*TASK INSTRUCTIONS*.
Where a picture appears in the data below, exclude it; restate everything else word for word.

*DATA SHOWN*.
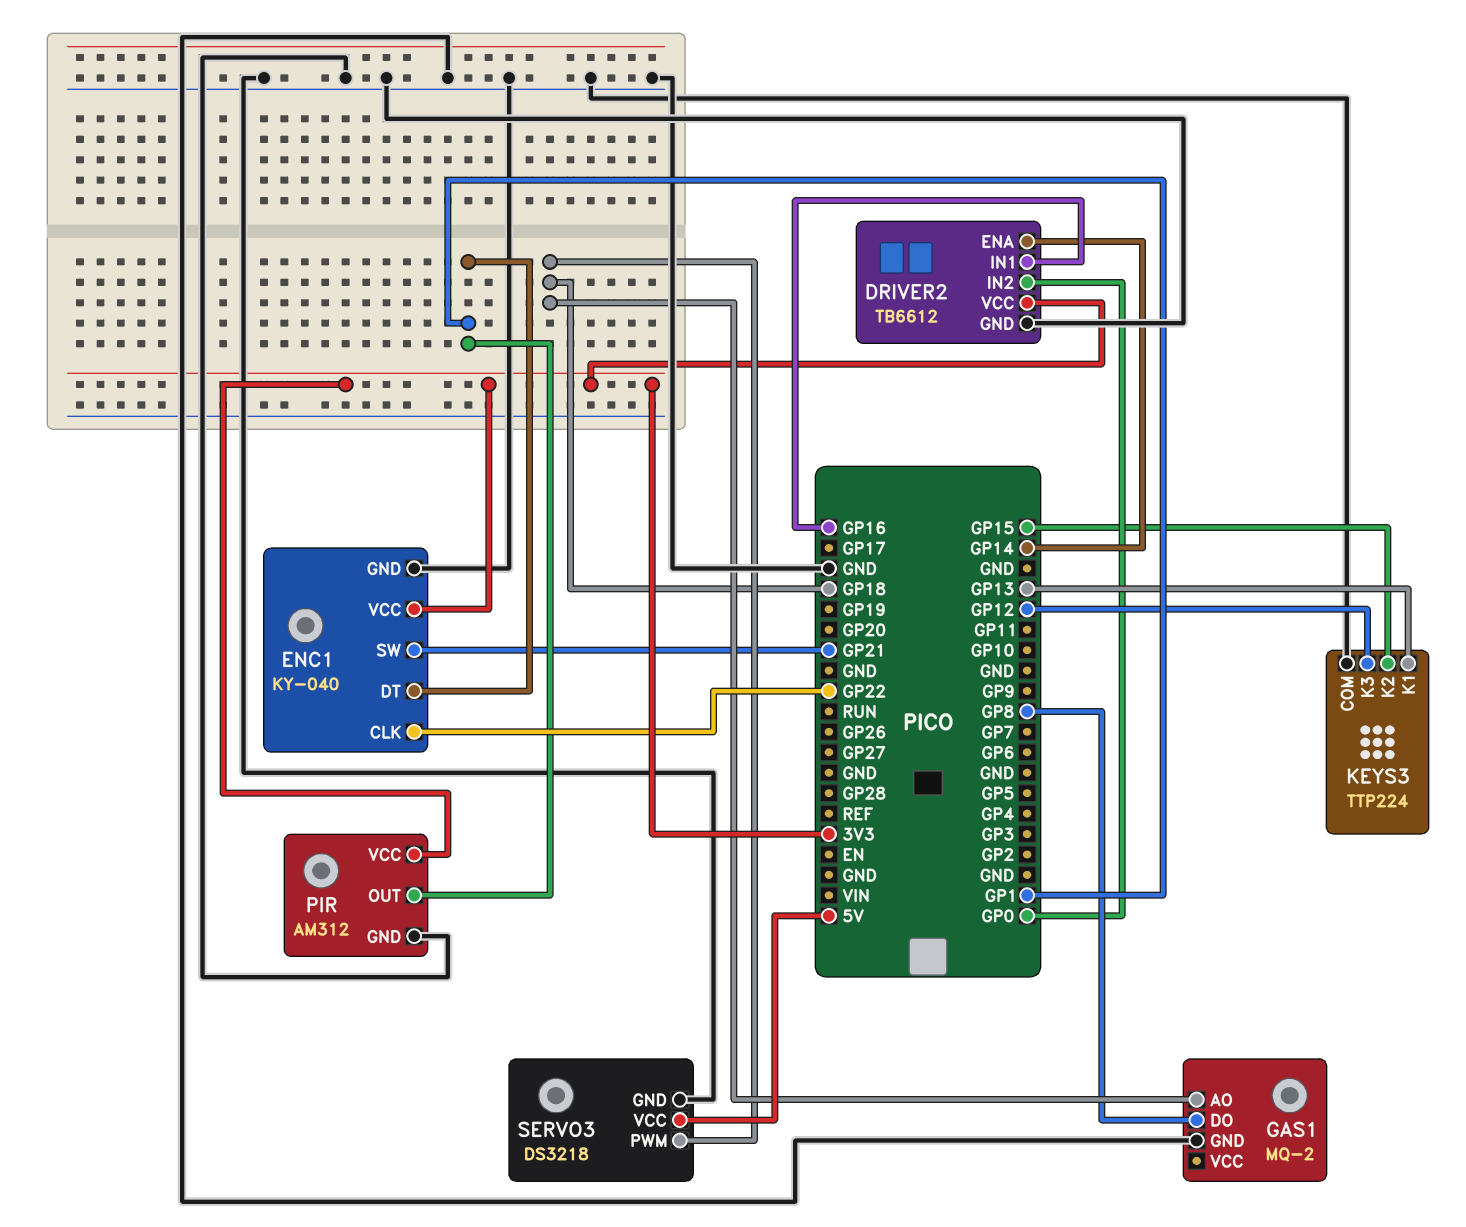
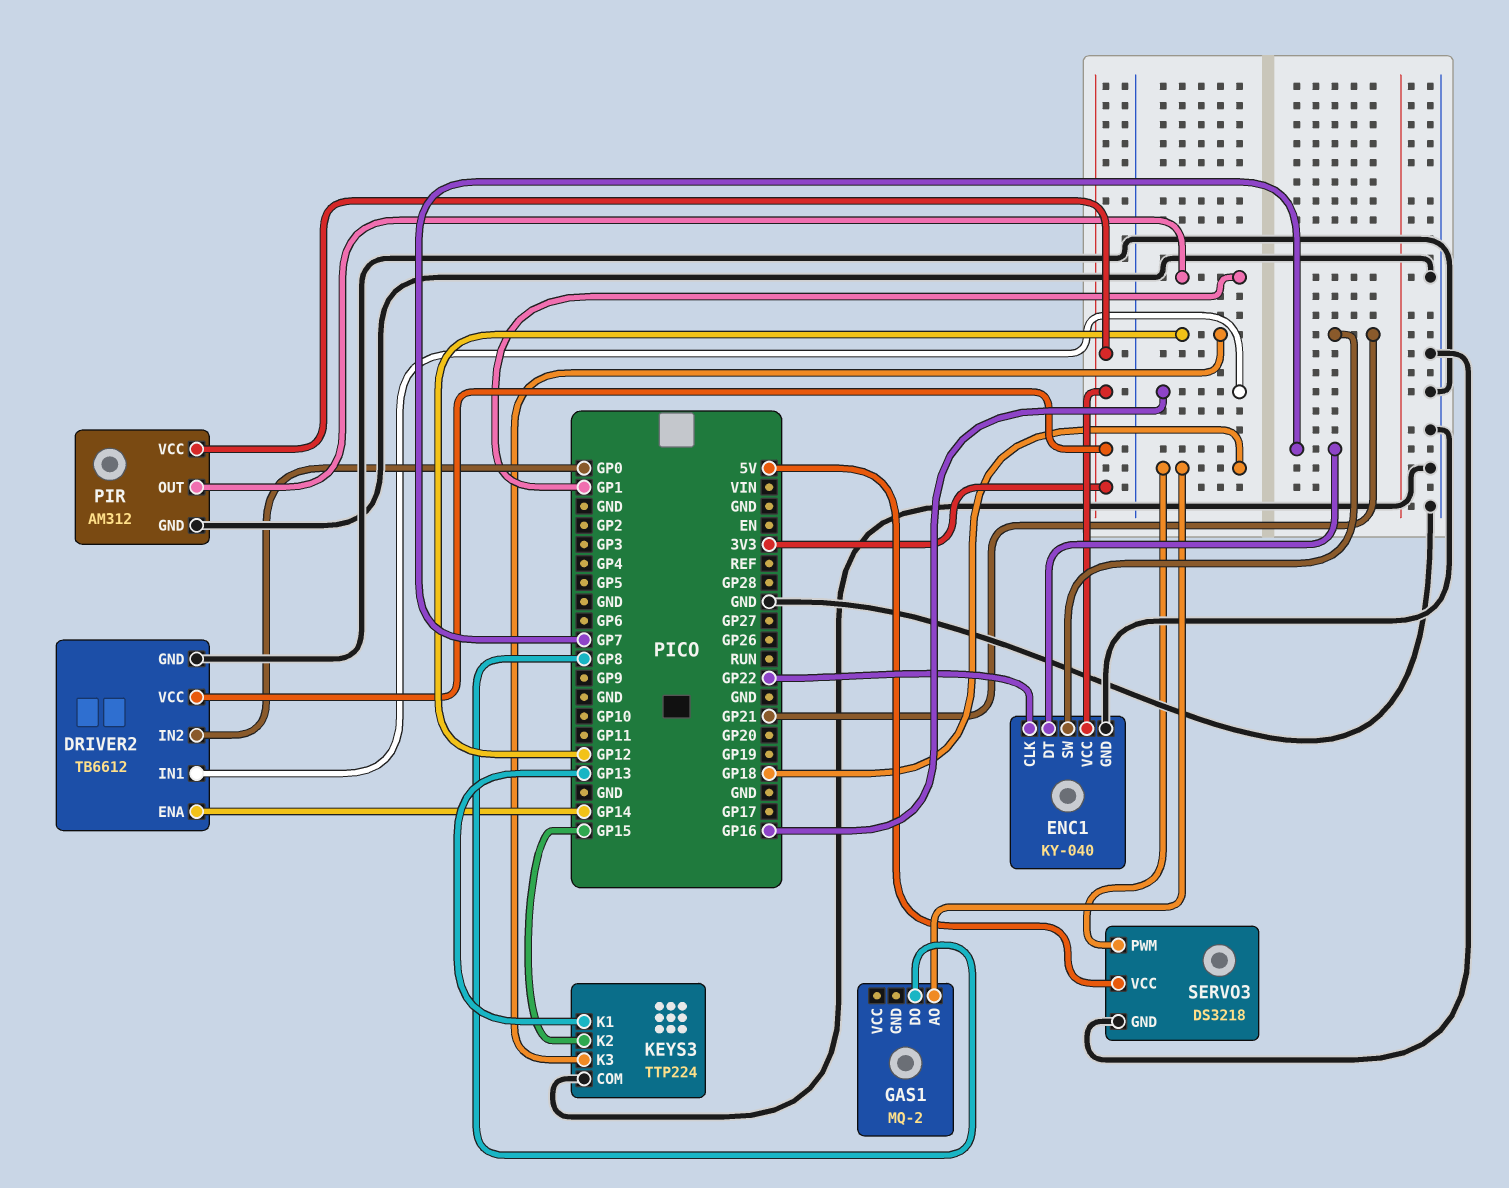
ENC1 pin DT: GP1 -> GP7
GAS1 pin GND: GND -> none

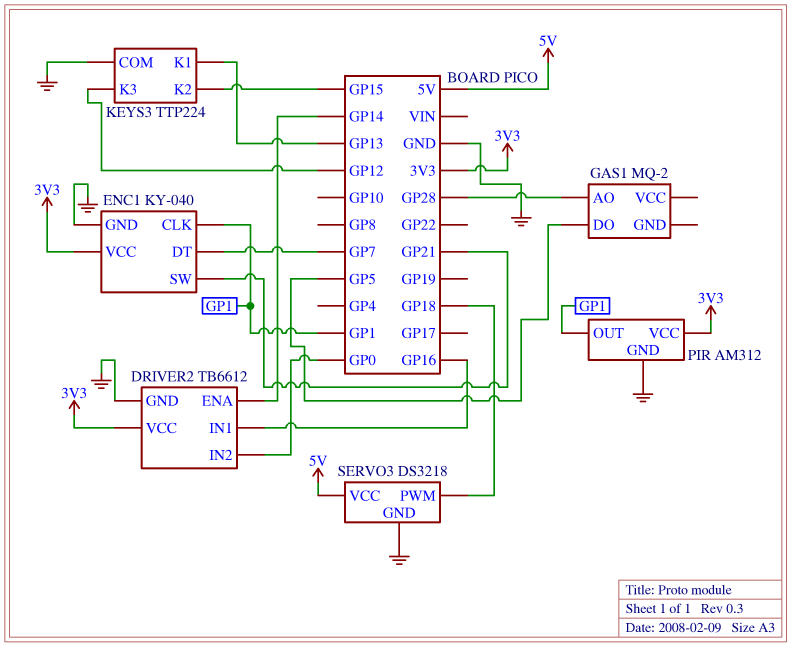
ENC1 pin CLK: GP22 -> GP1
GAS1 pin AO: GP18 -> GP28
GAS1 pin DO: GP8 -> GP5

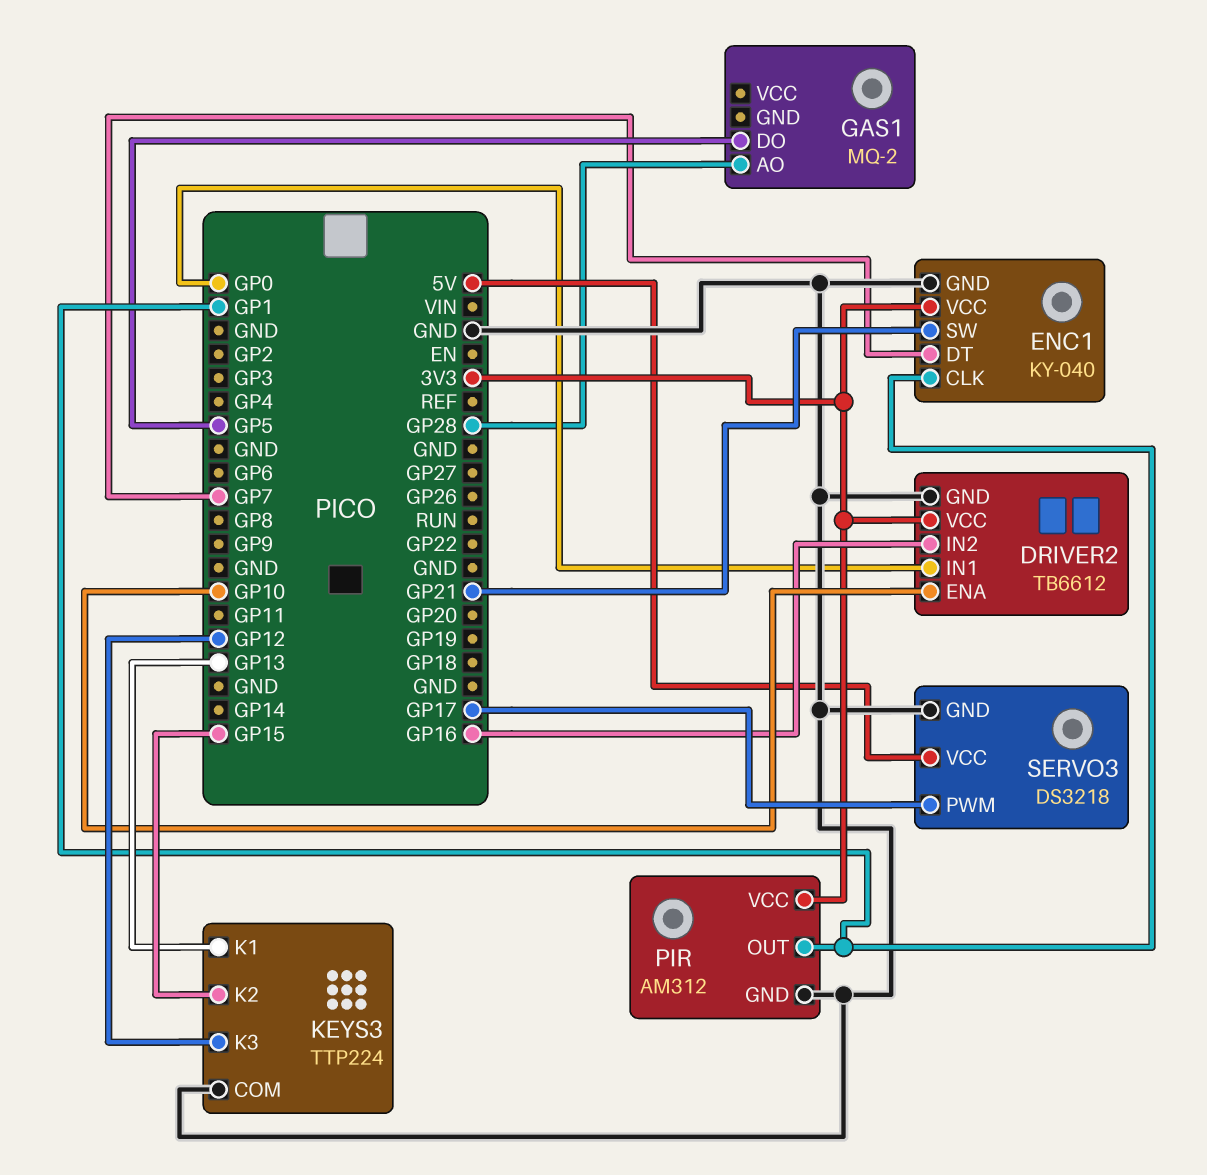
DRIVER2 pin ENA: GP14 -> GP10
DRIVER2 pin IN1: GP16 -> GP0
DRIVER2 pin IN2: GP0 -> GP16
SERVO3 pin PWM: GP18 -> GP17

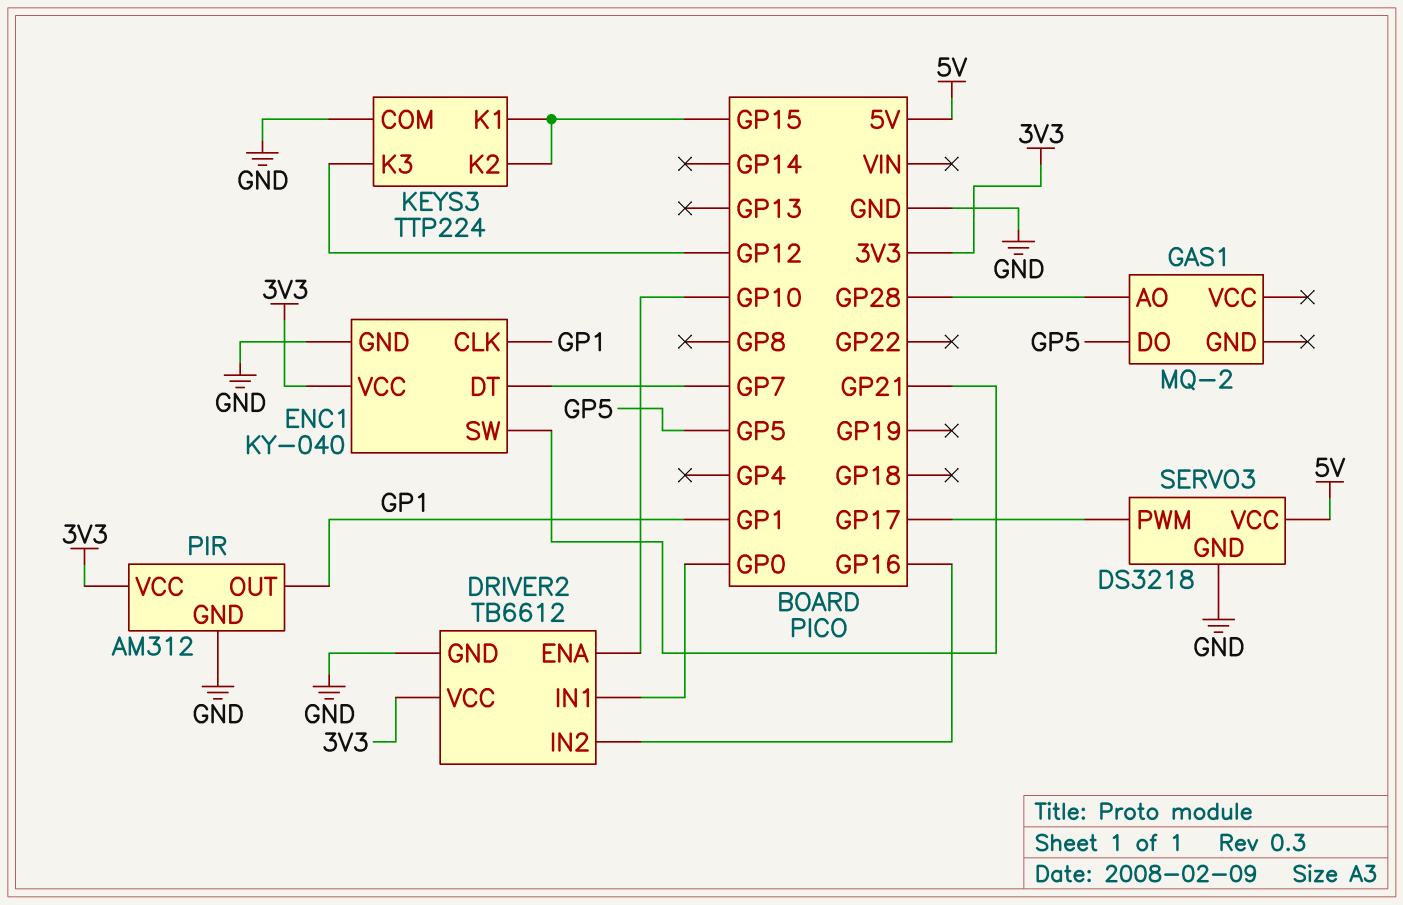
KEYS3 pin K1: GP13 -> GP15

*SOLUTION BELOW*.
ENC1 pin DT: GP1 -> GP7
GAS1 pin GND: GND -> none

ENC1 pin CLK: GP22 -> GP1
GAS1 pin AO: GP18 -> GP28
GAS1 pin DO: GP8 -> GP5

DRIVER2 pin ENA: GP14 -> GP10
DRIVER2 pin IN1: GP16 -> GP0
DRIVER2 pin IN2: GP0 -> GP16
SERVO3 pin PWM: GP18 -> GP17

KEYS3 pin K1: GP13 -> GP15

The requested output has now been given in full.